**GOAL OF THE EXERCISE:**
The records are to be repeated exactly, and any images in them are to be dropped.

**RECORDED INFORMATION:**
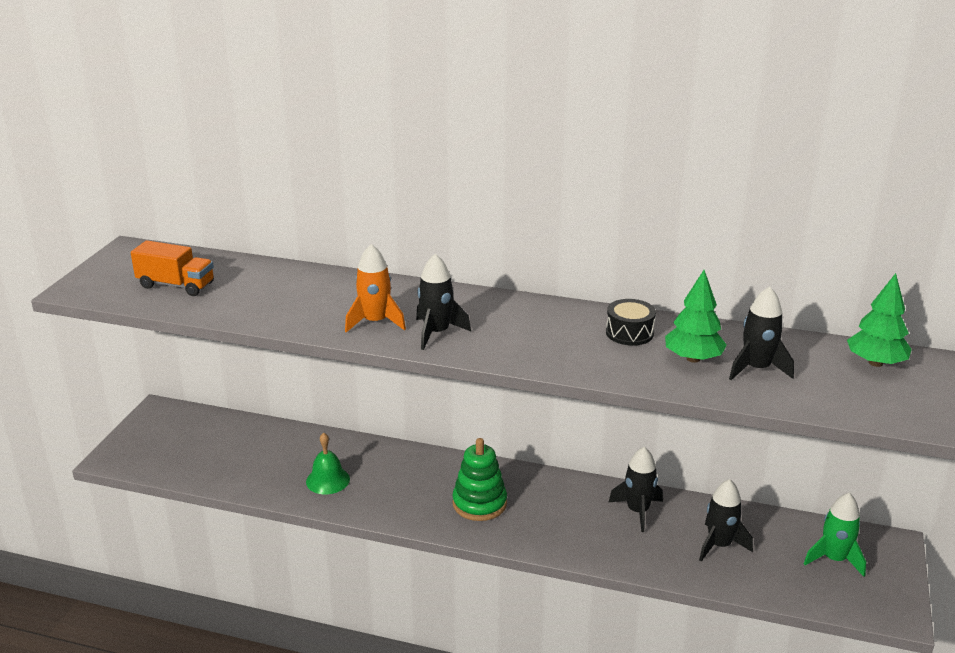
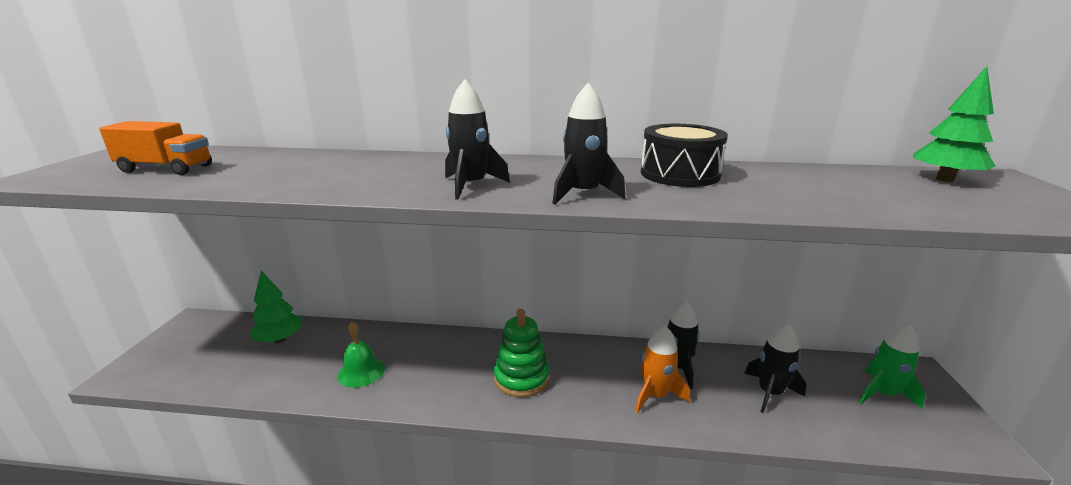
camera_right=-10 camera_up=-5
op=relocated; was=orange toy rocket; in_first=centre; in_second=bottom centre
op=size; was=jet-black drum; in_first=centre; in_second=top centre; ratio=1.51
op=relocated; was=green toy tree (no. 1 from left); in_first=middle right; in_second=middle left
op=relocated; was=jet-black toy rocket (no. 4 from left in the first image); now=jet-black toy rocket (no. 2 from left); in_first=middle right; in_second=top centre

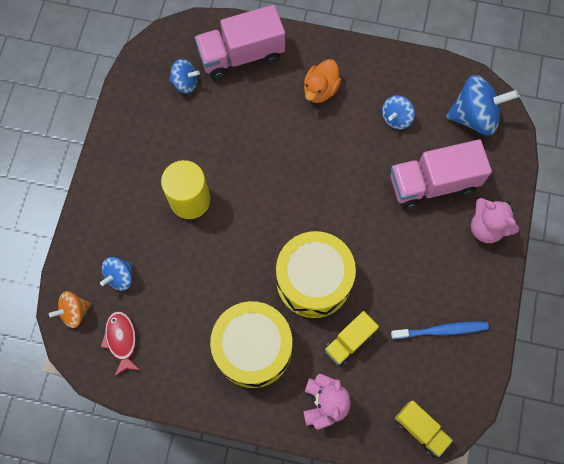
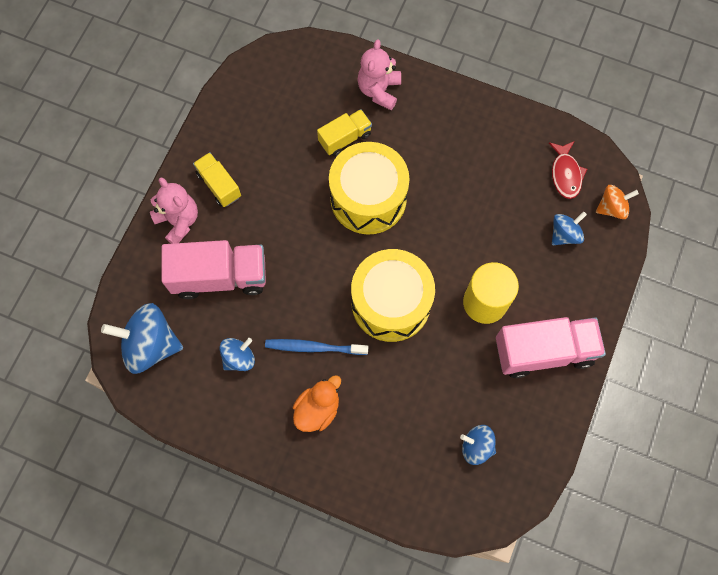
camera_right=-170 camera_up=0
op=relocated; was=pink toy truck (no. 1 from left in the first image); now=pink toy truck (no. 2 from left); in_first=top centre; in_second=middle right
op=relocated; was=golden drum (no. 1 from left in the first image); now=golden drum (no. 2 from left); in_first=bottom centre; in_second=centre
op=relocated; was=cobalt dental brush; in_first=bottom right; in_second=centre
op=relocated; was=golden toy truck (no. 2 from left in the first image); now=golden toy truck (no. 1 from left); in_first=bottom right; in_second=top left

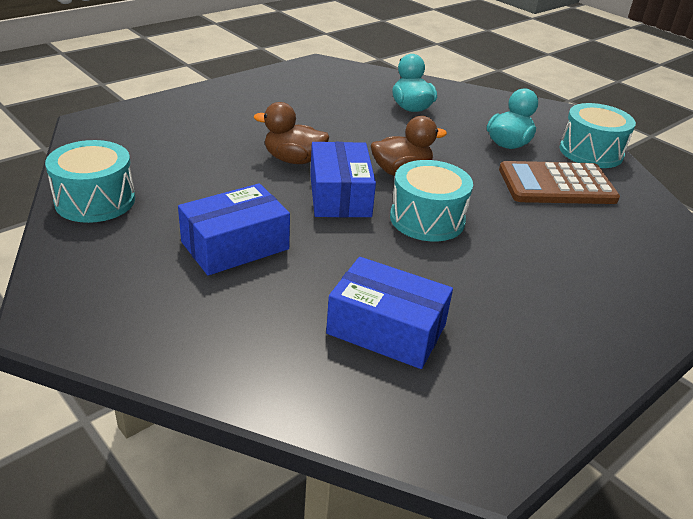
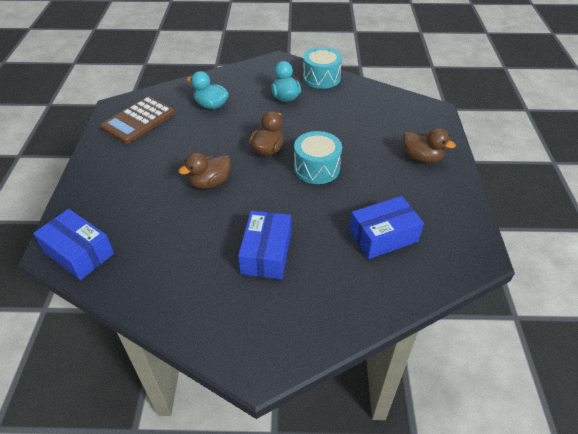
camera_right=-45 camera_up=10
op=missing; was=turquoise drum (no. 1 from left); in_first=middle left
op=relocated; was=cobalt box (no. 2 from left in the first image); now=cobalt box (no. 1 from left); in_first=centre; in_second=middle left
op=relocated; was=dark brown adding machine; in_first=middle right; in_second=top left
op=appeared; now=dark brown duck (no. 3 from left); in_second=middle right

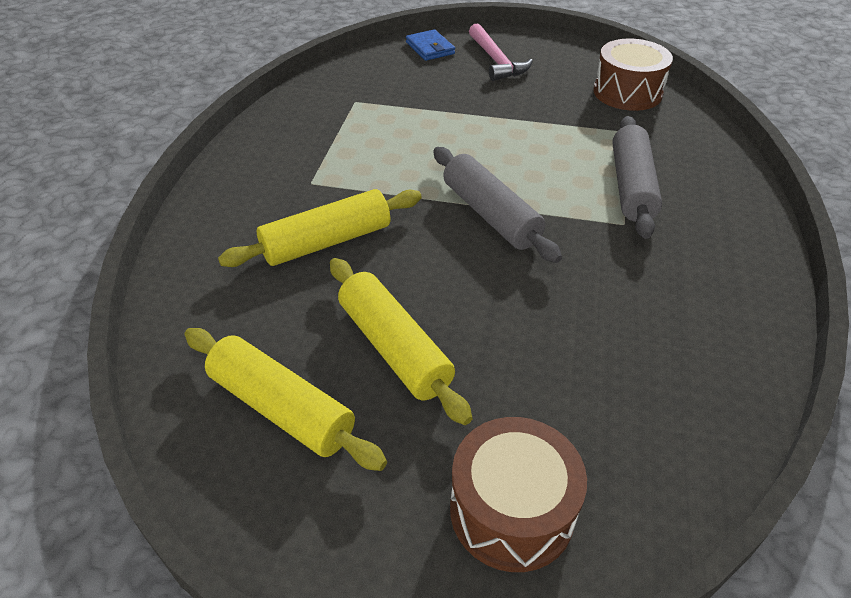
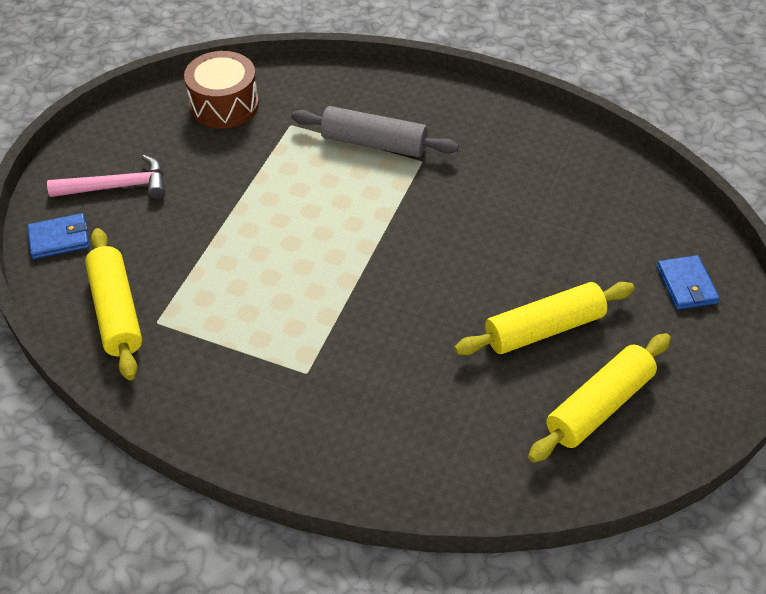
camera_right=-80 camera_up=5
op=relocated; was=golden pastry roller (no. 2 from left in the first image); now=golden pastry roller (no. 1 from left); in_first=centre; in_second=middle left
op=missing; was=gray pastry roller (no. 1 from left); in_first=centre
op=exchanged; was=dark brown drum (no. 1 from left); now=cobalt wallet (no. 2 from left); in_first=bottom centre; in_second=middle right

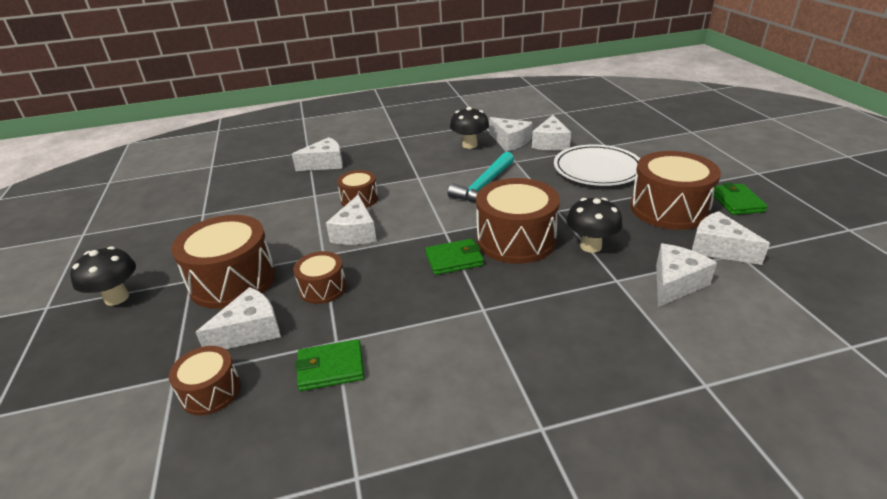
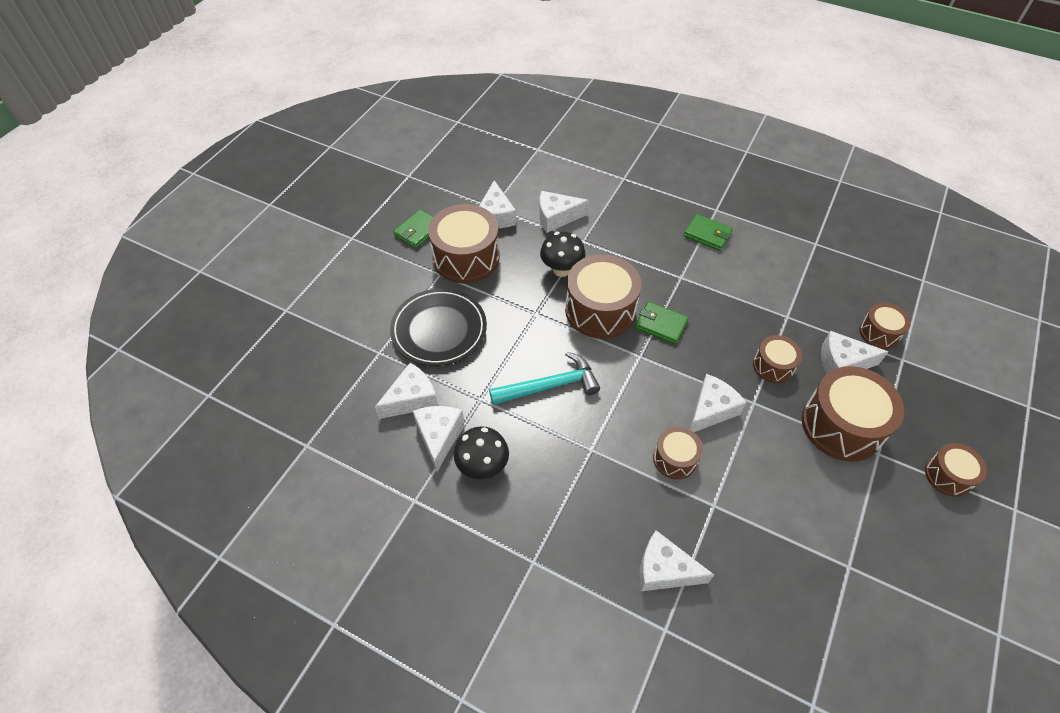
camera_right=-140 camera_up=20
op=exchanged; was=jet-black toadstool (no. 1 from left); now=dark brown drum (no. 7 from left); in_first=middle left; in_second=middle right
op=relocated; was=green wallet (no. 1 from left in the first image); now=green wallet (no. 3 from left); in_first=bottom centre; in_second=top right
op=colour; was=pure white flat dish; now=jet-black flat dish; in_first=top right; in_second=centre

**RESULT OF THE EXERCISE:**
camera_right=-10 camera_up=-5
op=relocated; was=orange toy rocket; in_first=centre; in_second=bottom centre
op=size; was=jet-black drum; in_first=centre; in_second=top centre; ratio=1.51
op=relocated; was=green toy tree (no. 1 from left); in_first=middle right; in_second=middle left
op=relocated; was=jet-black toy rocket (no. 4 from left in the first image); now=jet-black toy rocket (no. 2 from left); in_first=middle right; in_second=top centre

camera_right=-170 camera_up=0
op=relocated; was=pink toy truck (no. 1 from left in the first image); now=pink toy truck (no. 2 from left); in_first=top centre; in_second=middle right
op=relocated; was=golden drum (no. 1 from left in the first image); now=golden drum (no. 2 from left); in_first=bottom centre; in_second=centre
op=relocated; was=cobalt dental brush; in_first=bottom right; in_second=centre
op=relocated; was=golden toy truck (no. 2 from left in the first image); now=golden toy truck (no. 1 from left); in_first=bottom right; in_second=top left

camera_right=-45 camera_up=10
op=missing; was=turquoise drum (no. 1 from left); in_first=middle left
op=relocated; was=cobalt box (no. 2 from left in the first image); now=cobalt box (no. 1 from left); in_first=centre; in_second=middle left
op=relocated; was=dark brown adding machine; in_first=middle right; in_second=top left
op=appeared; now=dark brown duck (no. 3 from left); in_second=middle right

camera_right=-80 camera_up=5
op=relocated; was=golden pastry roller (no. 2 from left in the first image); now=golden pastry roller (no. 1 from left); in_first=centre; in_second=middle left
op=missing; was=gray pastry roller (no. 1 from left); in_first=centre
op=exchanged; was=dark brown drum (no. 1 from left); now=cobalt wallet (no. 2 from left); in_first=bottom centre; in_second=middle right

camera_right=-140 camera_up=20
op=exchanged; was=jet-black toadstool (no. 1 from left); now=dark brown drum (no. 7 from left); in_first=middle left; in_second=middle right
op=relocated; was=green wallet (no. 1 from left in the first image); now=green wallet (no. 3 from left); in_first=bottom centre; in_second=top right
op=colour; was=pure white flat dish; now=jet-black flat dish; in_first=top right; in_second=centre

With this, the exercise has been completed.